◆ DATA SHOWN

BEGIN

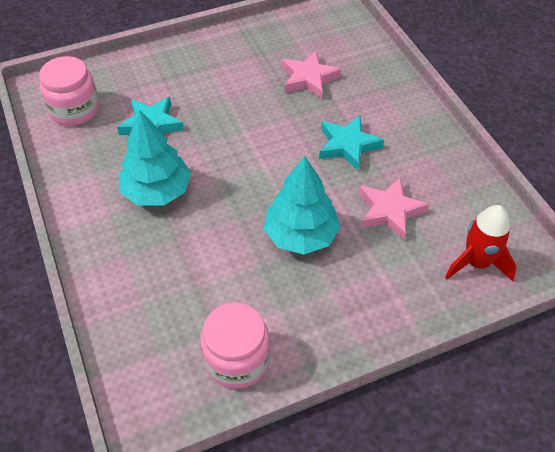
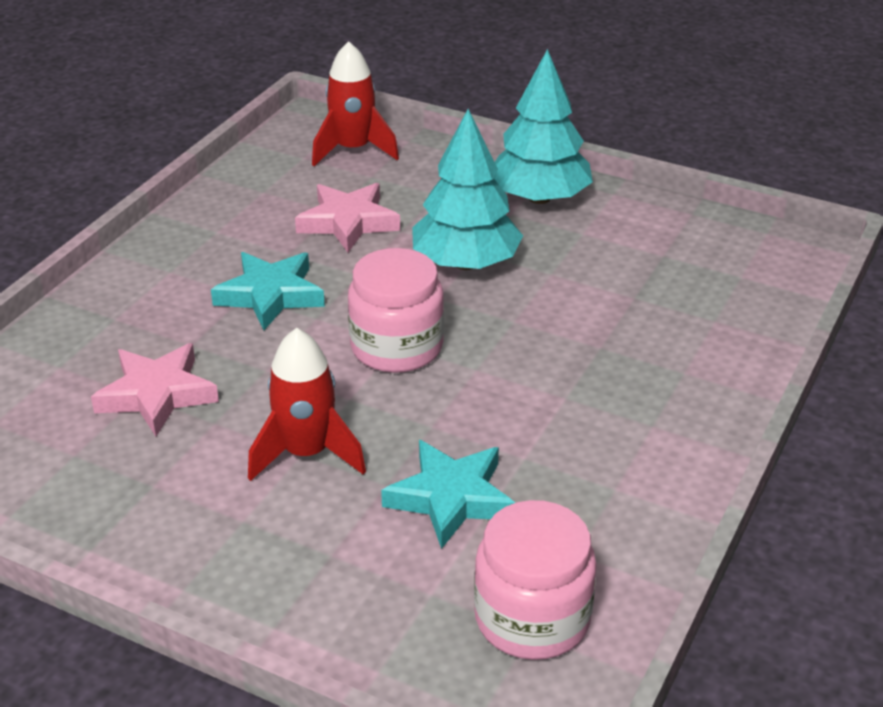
camera: 130 degrees left, 15 degrees down
(157, 191) = (558, 409): turquoise tree -> turquoise tree (539, 198)
(224, 101) = (306, 453): none -> red rocket
(237, 360) = (668, 229): pink jar -> pink jar (396, 347)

END

The lines beginning with the one that holds "(157, 191) = (558, 409): turquoise" and ending with the last line of the data above are to be reproduced exactly, and nothing else.

(157, 191) = (558, 409): turquoise tree -> turquoise tree (539, 198)
(224, 101) = (306, 453): none -> red rocket
(237, 360) = (668, 229): pink jar -> pink jar (396, 347)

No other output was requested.